Data excerpts:
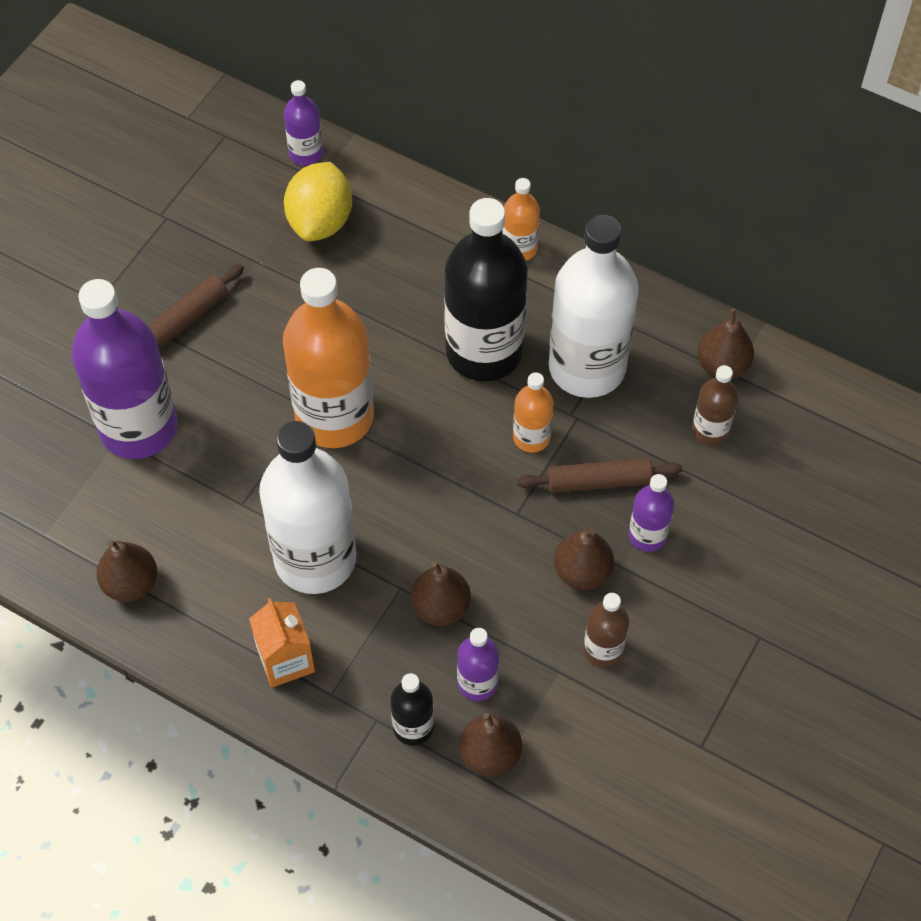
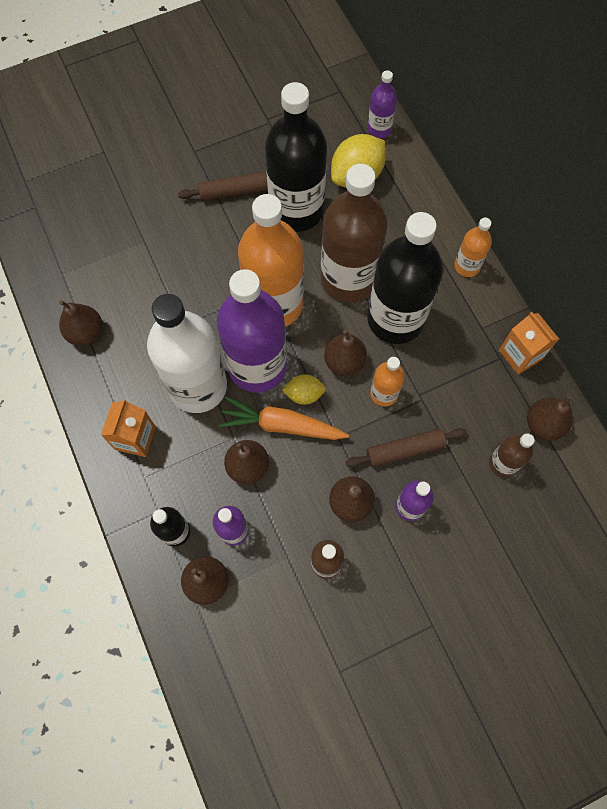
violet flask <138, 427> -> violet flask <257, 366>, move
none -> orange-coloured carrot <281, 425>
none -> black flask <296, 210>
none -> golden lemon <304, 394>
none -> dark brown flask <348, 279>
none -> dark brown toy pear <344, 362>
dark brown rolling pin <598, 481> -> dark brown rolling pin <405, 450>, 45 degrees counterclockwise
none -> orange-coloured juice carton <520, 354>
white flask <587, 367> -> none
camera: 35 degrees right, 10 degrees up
---
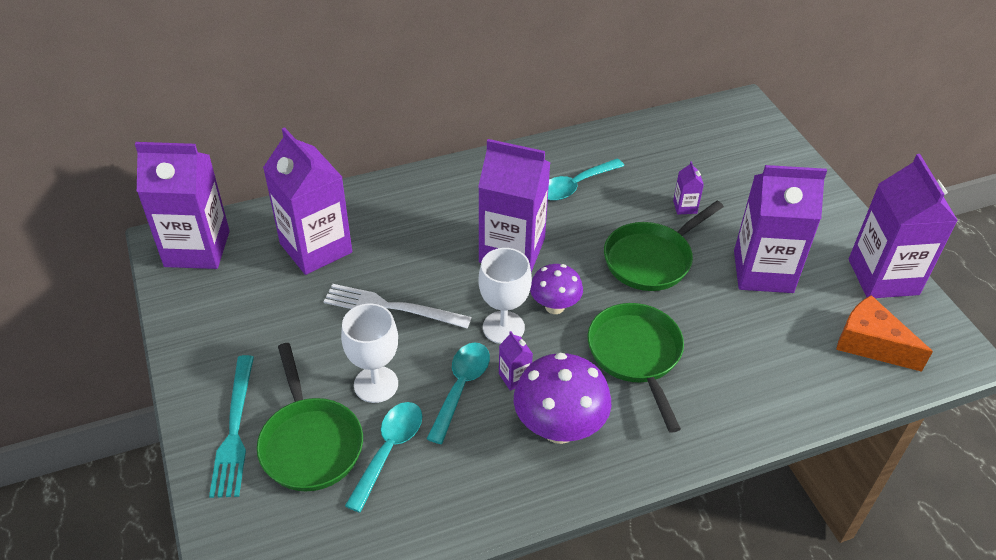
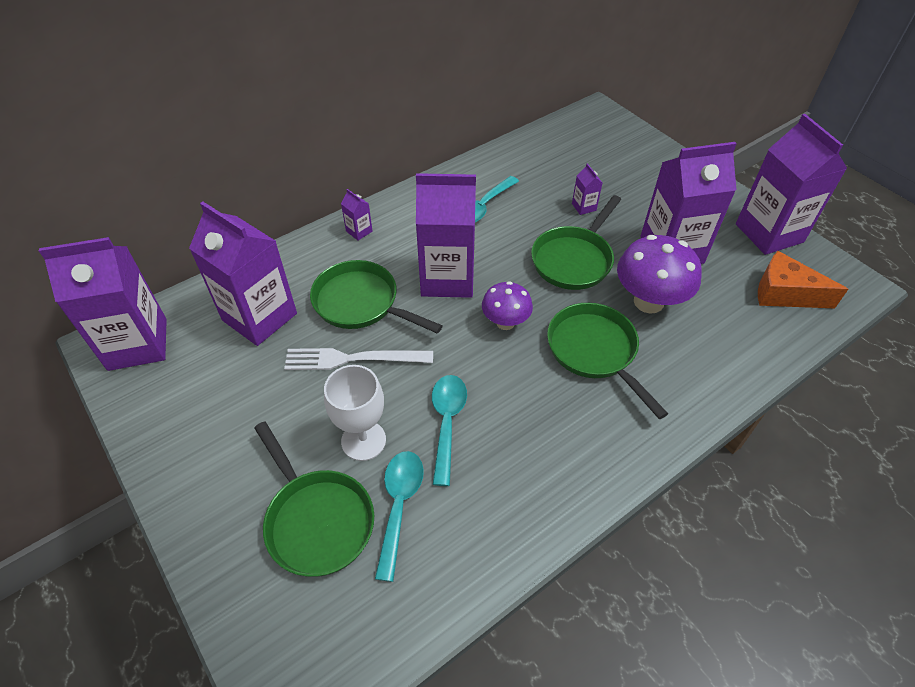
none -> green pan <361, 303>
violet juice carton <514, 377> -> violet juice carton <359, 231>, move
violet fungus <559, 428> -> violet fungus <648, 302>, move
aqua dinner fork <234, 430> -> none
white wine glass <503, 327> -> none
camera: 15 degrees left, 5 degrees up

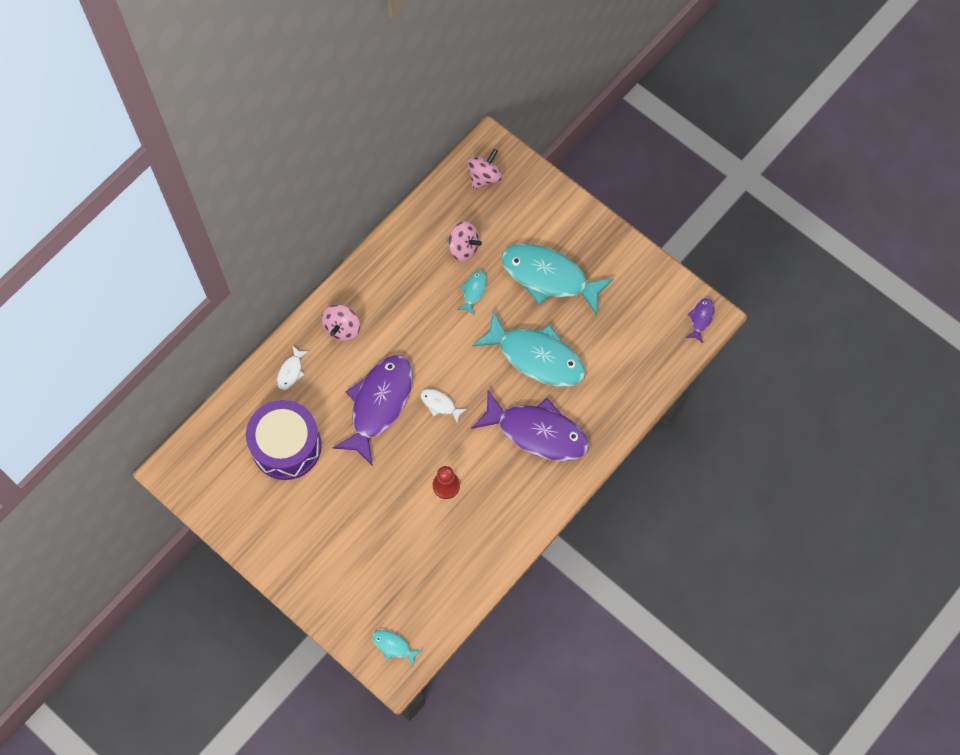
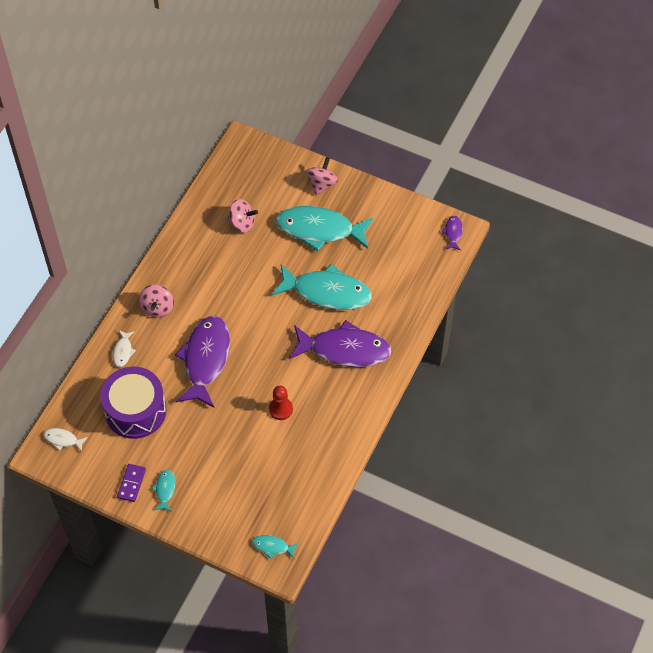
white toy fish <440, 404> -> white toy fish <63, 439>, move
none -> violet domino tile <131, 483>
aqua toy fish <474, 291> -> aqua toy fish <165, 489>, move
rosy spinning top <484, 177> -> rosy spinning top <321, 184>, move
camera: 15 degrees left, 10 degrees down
---
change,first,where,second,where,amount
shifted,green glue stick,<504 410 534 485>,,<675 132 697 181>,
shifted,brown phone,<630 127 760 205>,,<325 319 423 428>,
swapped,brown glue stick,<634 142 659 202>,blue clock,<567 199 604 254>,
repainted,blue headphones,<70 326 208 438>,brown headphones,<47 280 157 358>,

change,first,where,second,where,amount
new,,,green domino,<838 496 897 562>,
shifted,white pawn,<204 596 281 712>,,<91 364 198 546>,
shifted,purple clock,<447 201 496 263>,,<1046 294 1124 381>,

**Task item**
Supply the number of lines above that contain the word "stick", and nothing else.

**Answer section**
2